» Exercise instructions
Here, set down only the lines between the line that contains "green pentagon: (92, 237)" and the final line of the material, both included, exactly as written. Skip the pictures.
[Start of Attachment]
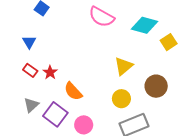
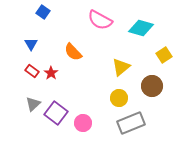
yellow square: (169, 42) -> (164, 55), moved
orange semicircle: (73, 91) -> (73, 52), moved

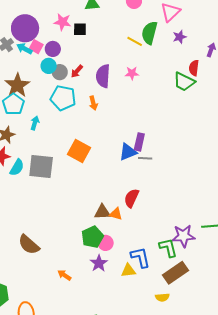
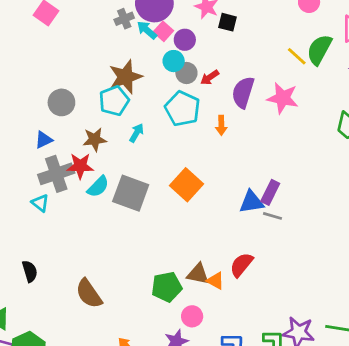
pink star: (132, 73) -> (283, 98), size x1.6
green pentagon: (92, 237) -> (167, 287), moved

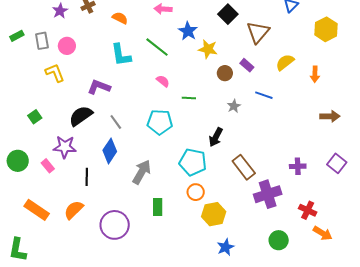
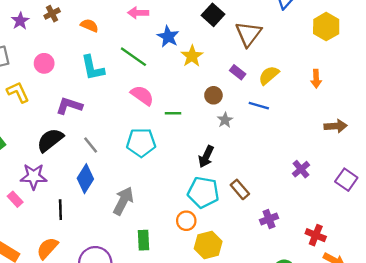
pink circle: (67, 46) -> (44, 63), moved
yellow star: (208, 49) -> (192, 56), turned 30
yellow semicircle: (285, 62) -> (269, 75), moved
brown circle: (225, 73) -> (213, 95), moved
pink semicircle: (163, 81) -> (142, 95), size x1.5
cyan pentagon: (193, 162) -> (203, 192), moved
purple cross: (298, 166) -> (301, 169), moved, turned -35
brown rectangle: (244, 167) -> (240, 189), size x0.7
purple cross: (268, 194) -> (269, 219), size x0.6

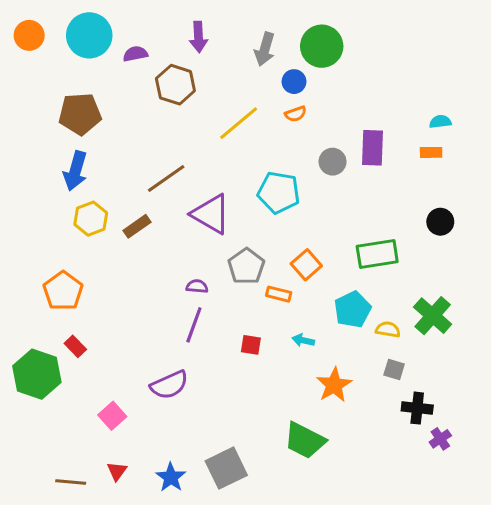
[End of Attachment]
» Written response
green pentagon: (92, 237) -> (167, 287), moved

pink circle: (67, 46) -> (44, 63), moved
yellow star: (208, 49) -> (192, 56), turned 30
yellow semicircle: (285, 62) -> (269, 75), moved
brown circle: (225, 73) -> (213, 95), moved
pink semicircle: (163, 81) -> (142, 95), size x1.5
cyan pentagon: (193, 162) -> (203, 192), moved
purple cross: (298, 166) -> (301, 169), moved, turned -35
brown rectangle: (244, 167) -> (240, 189), size x0.7
purple cross: (268, 194) -> (269, 219), size x0.6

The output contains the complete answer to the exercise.